# EXERCISE INSTRUCTIONS
Could you set down exactly the lines in the records below between the line holding "The bright_yellow_tea_pot at (626, 190)" and the line holding "The bright_yellow_banana_fruit moved", inclusive?

# MATERIAL PROVIDED
=== Begin Enclosure ===
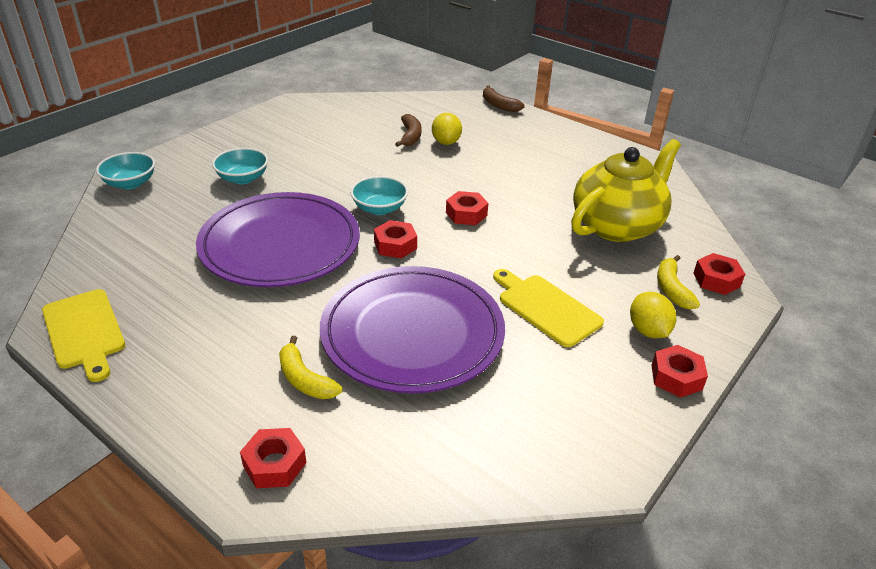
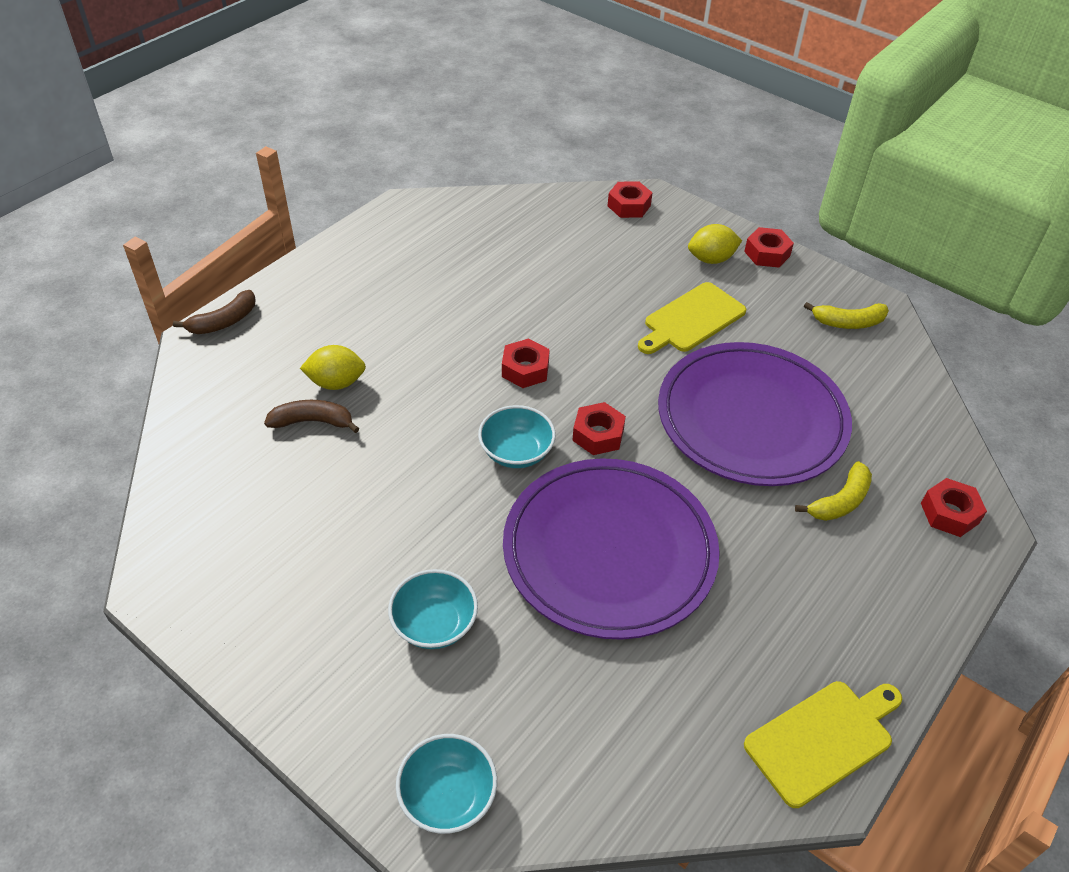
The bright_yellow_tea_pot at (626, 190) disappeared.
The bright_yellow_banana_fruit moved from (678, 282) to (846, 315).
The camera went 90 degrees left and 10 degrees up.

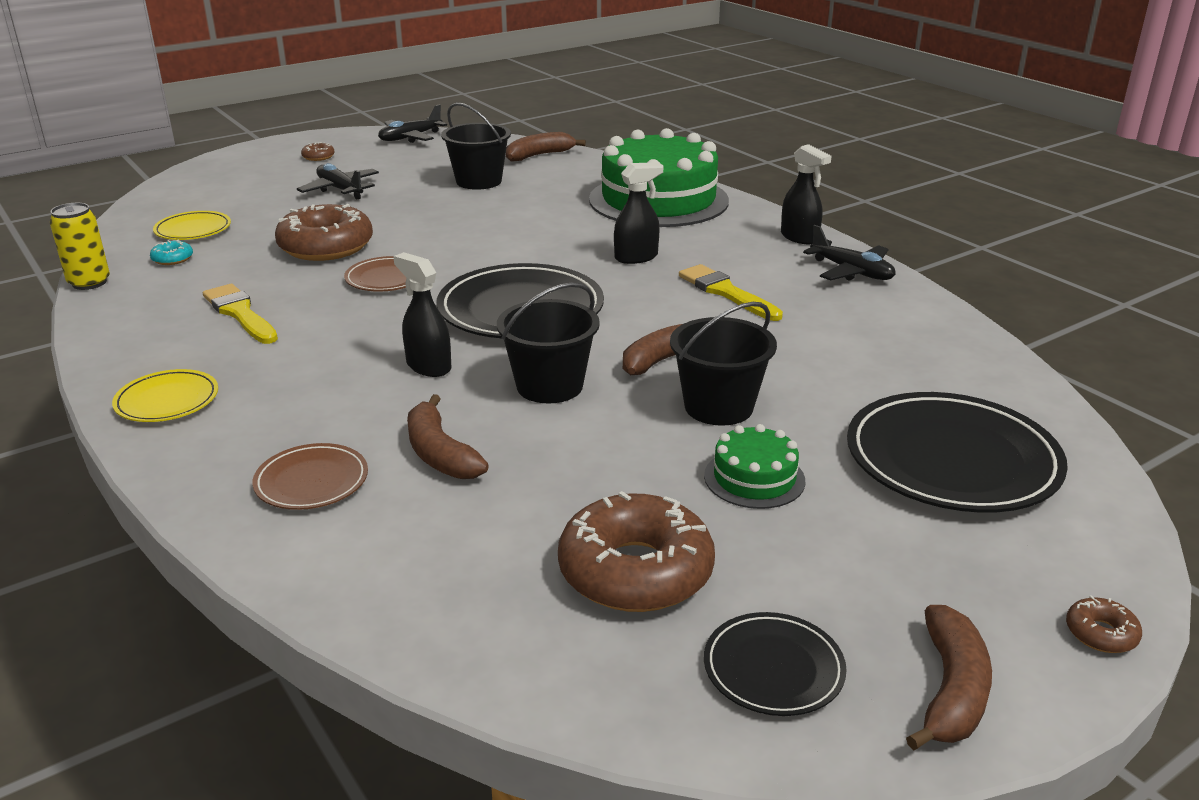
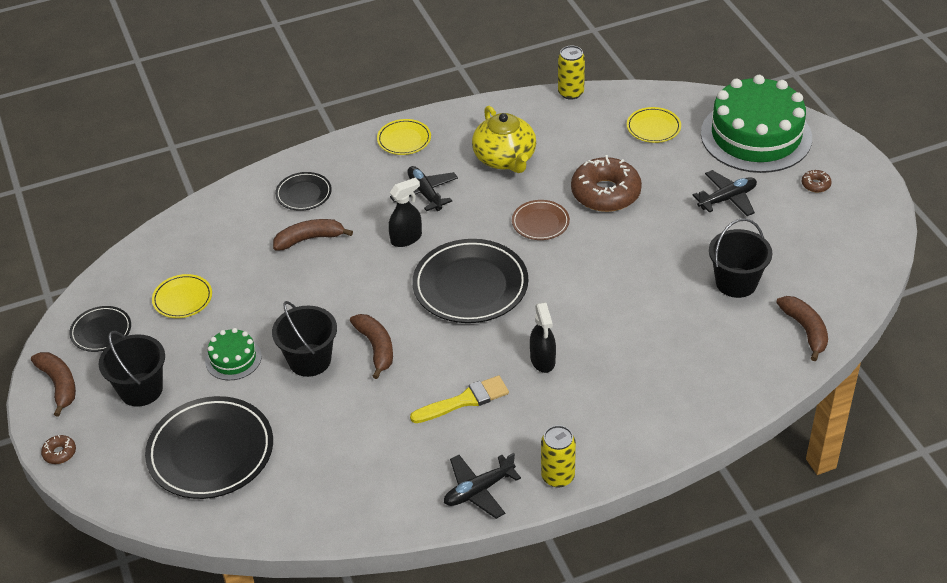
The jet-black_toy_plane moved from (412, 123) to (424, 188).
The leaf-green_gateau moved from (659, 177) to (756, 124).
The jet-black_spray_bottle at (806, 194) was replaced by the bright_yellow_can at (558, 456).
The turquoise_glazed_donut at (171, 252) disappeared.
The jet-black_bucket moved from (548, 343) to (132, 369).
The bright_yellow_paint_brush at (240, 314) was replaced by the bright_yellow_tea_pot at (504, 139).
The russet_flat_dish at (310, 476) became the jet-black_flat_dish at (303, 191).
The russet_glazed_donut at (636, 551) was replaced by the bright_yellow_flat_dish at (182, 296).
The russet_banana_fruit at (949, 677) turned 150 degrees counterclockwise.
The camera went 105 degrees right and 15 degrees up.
=== End Enclosure ===
=== Begin Enclosure ===
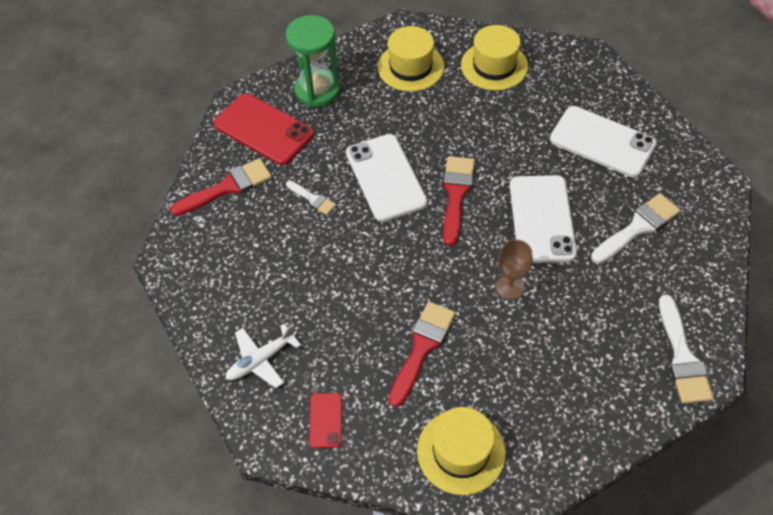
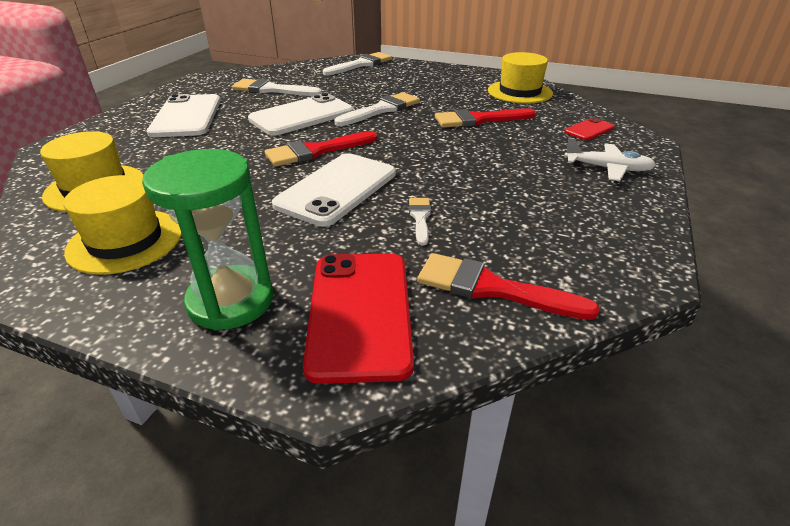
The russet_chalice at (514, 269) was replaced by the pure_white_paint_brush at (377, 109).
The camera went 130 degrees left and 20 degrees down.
=== End Enclosure ===
# WRITTEN SOLUTION
The bright_yellow_tea_pot at (626, 190) disappeared.
The bright_yellow_banana_fruit moved from (678, 282) to (846, 315).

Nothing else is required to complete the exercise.